(Colored object listings):
*** Begin section ***

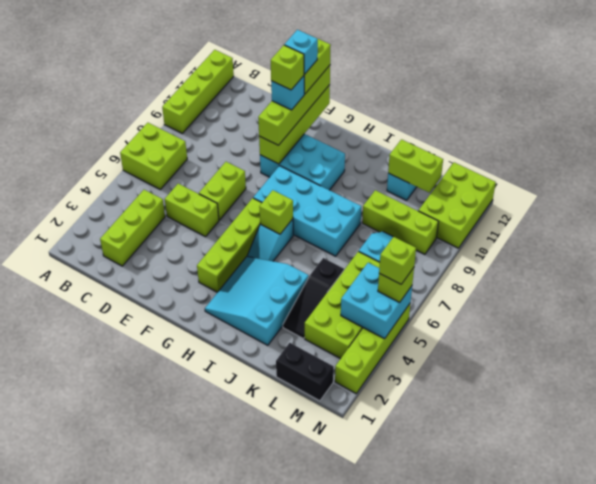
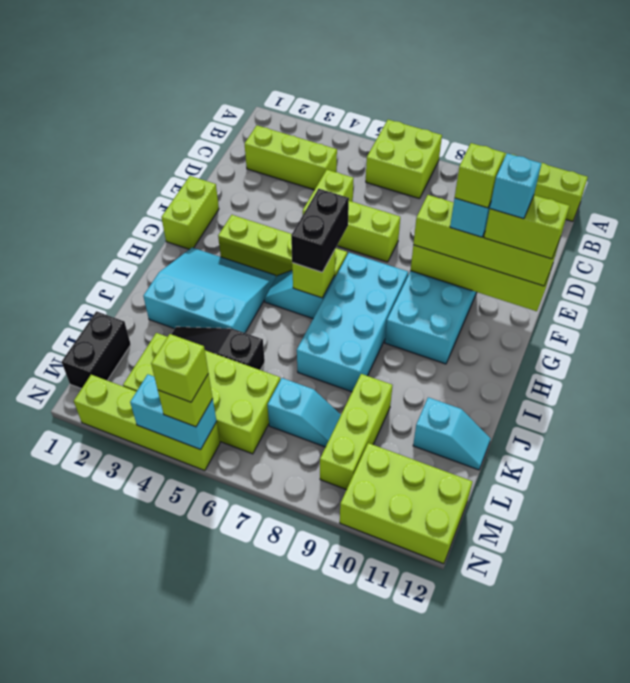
none -> black 1x2 brick [291,189,349,272]
lime 1x2 brick [388,140,443,193] -> lime 1x2 brick moved to [161,176,219,249]
cyan 2x2 brick [341,263,412,339] -> cyan 1x2 brick [130,374,217,450]

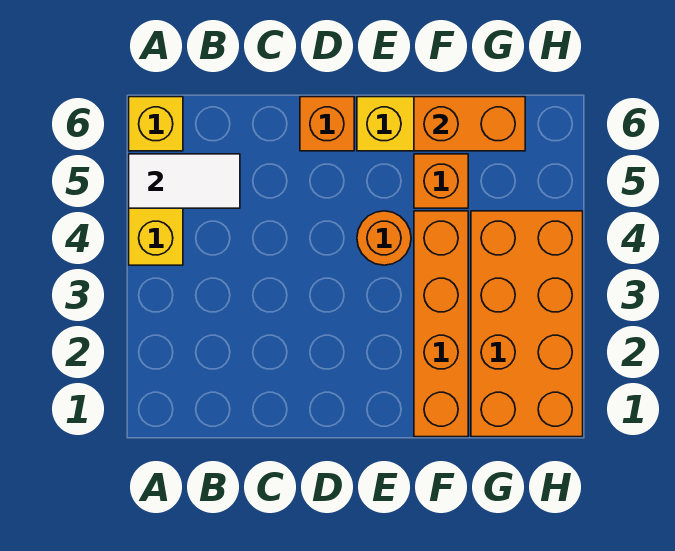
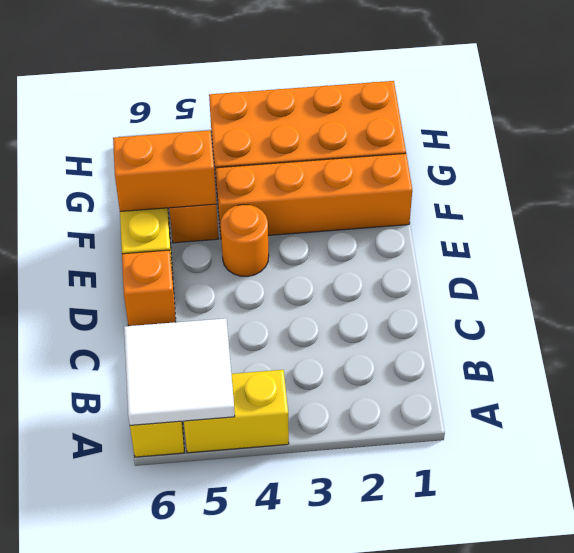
white 1x2 tile [129,154,240,208] -> white 2x2 tile [124,318,235,425]
orange 1x2 brick [414,97,525,151] -> orange 1x2 brick turned to [113,130,216,211]

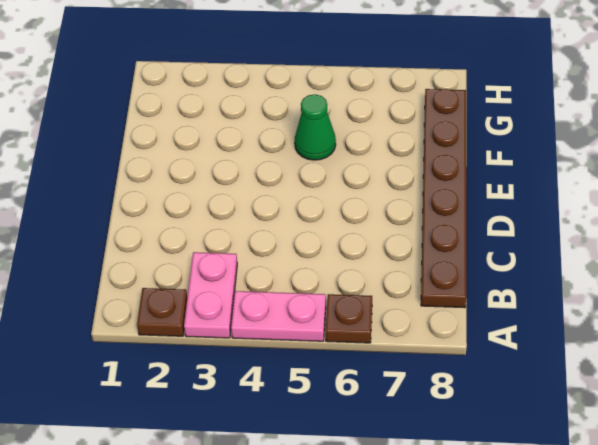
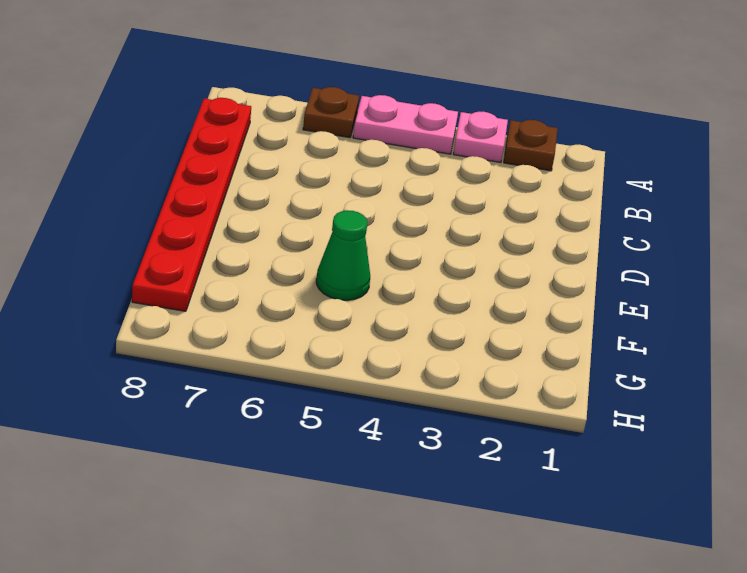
pink 1x2 plate [184,252,237,338] -> pink 1x1 plate [453,112,508,162]
brown 1x6 plate [421,89,466,308] -> red 1x6 plate [132,98,251,311]

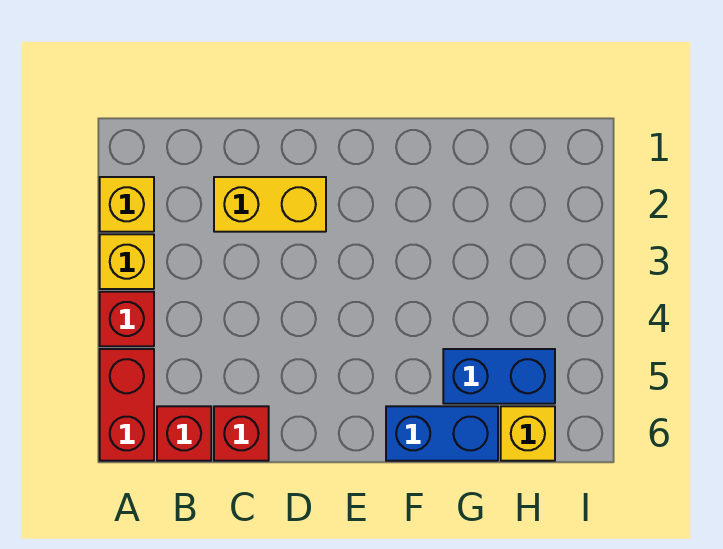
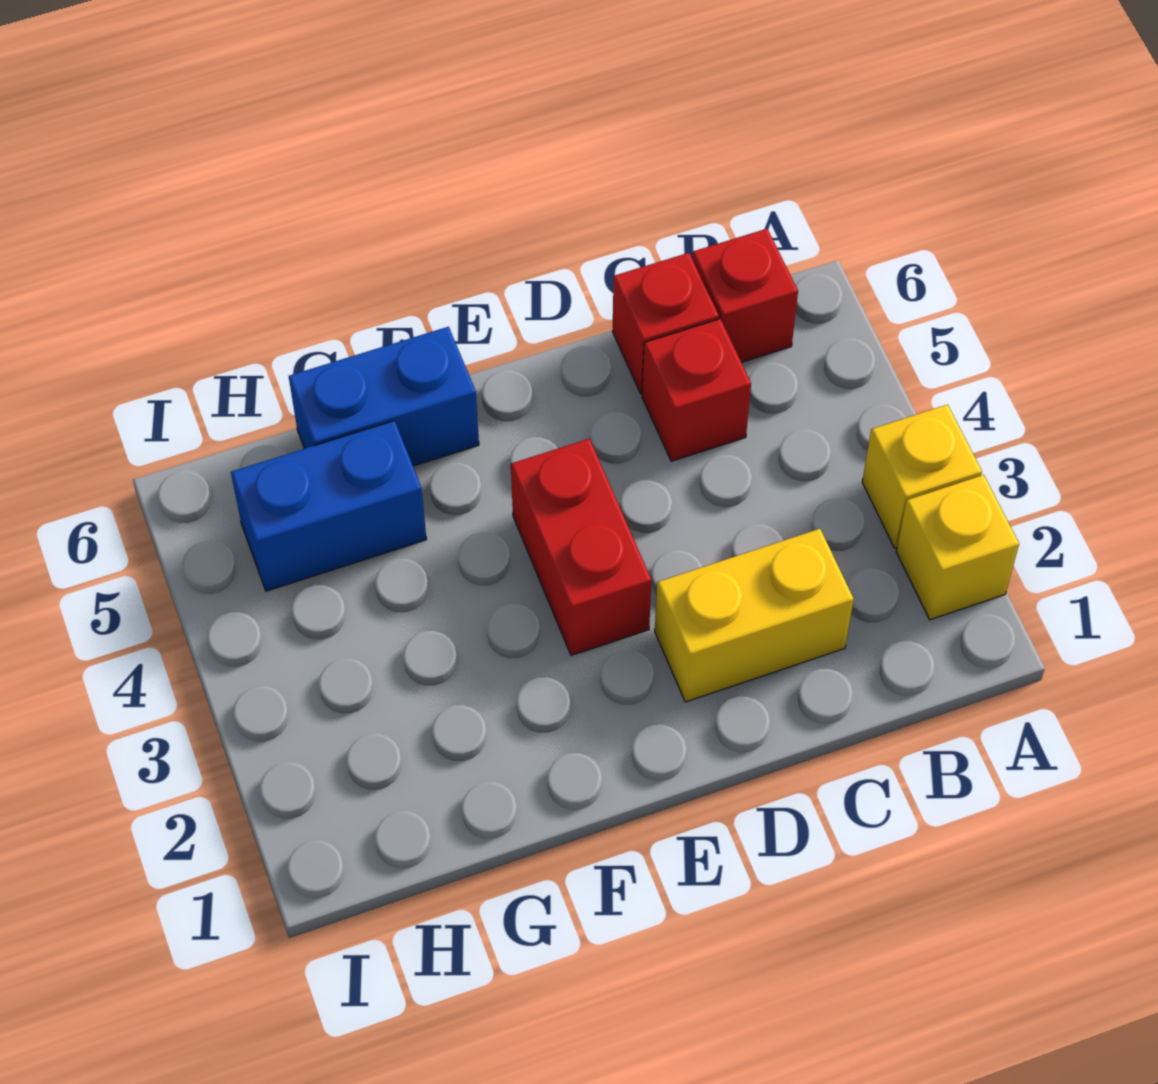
red 1x1 brick [100,292,154,346] -> red 1x1 brick moved to [642,319,751,461]
red 1x2 brick [100,349,154,461] -> red 1x2 brick moved to [511,439,652,655]
yellow 1x1 brick [501,406,555,461] -> none

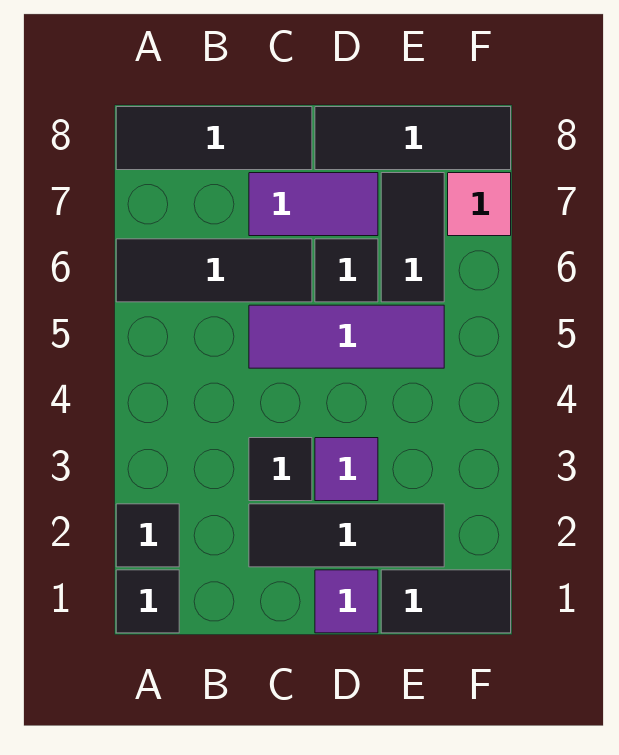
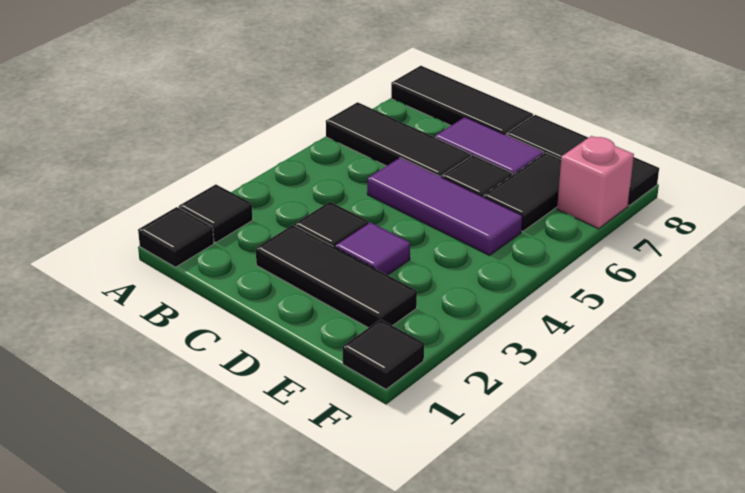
purple 1x1 tile [315,570,378,633] -> none
black 1x2 tile [381,570,511,633] -> black 1x1 tile [342,319,424,389]
pink 1x1 tile [448,173,511,236] -> pink 1x1 brick [557,136,634,229]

*** End section ***

(Aim of the task): For this exercise, transcribe the entries verbatim and skip all pictures.

(Written answer):
none -> black 1x2 brick [291,189,349,272]
lime 1x2 brick [388,140,443,193] -> lime 1x2 brick moved to [161,176,219,249]
cyan 2x2 brick [341,263,412,339] -> cyan 1x2 brick [130,374,217,450]

white 1x2 tile [129,154,240,208] -> white 2x2 tile [124,318,235,425]
orange 1x2 brick [414,97,525,151] -> orange 1x2 brick turned to [113,130,216,211]

pink 1x2 plate [184,252,237,338] -> pink 1x1 plate [453,112,508,162]
brown 1x6 plate [421,89,466,308] -> red 1x6 plate [132,98,251,311]

red 1x1 brick [100,292,154,346] -> red 1x1 brick moved to [642,319,751,461]
red 1x2 brick [100,349,154,461] -> red 1x2 brick moved to [511,439,652,655]
yellow 1x1 brick [501,406,555,461] -> none

purple 1x1 tile [315,570,378,633] -> none
black 1x2 tile [381,570,511,633] -> black 1x1 tile [342,319,424,389]
pink 1x1 tile [448,173,511,236] -> pink 1x1 brick [557,136,634,229]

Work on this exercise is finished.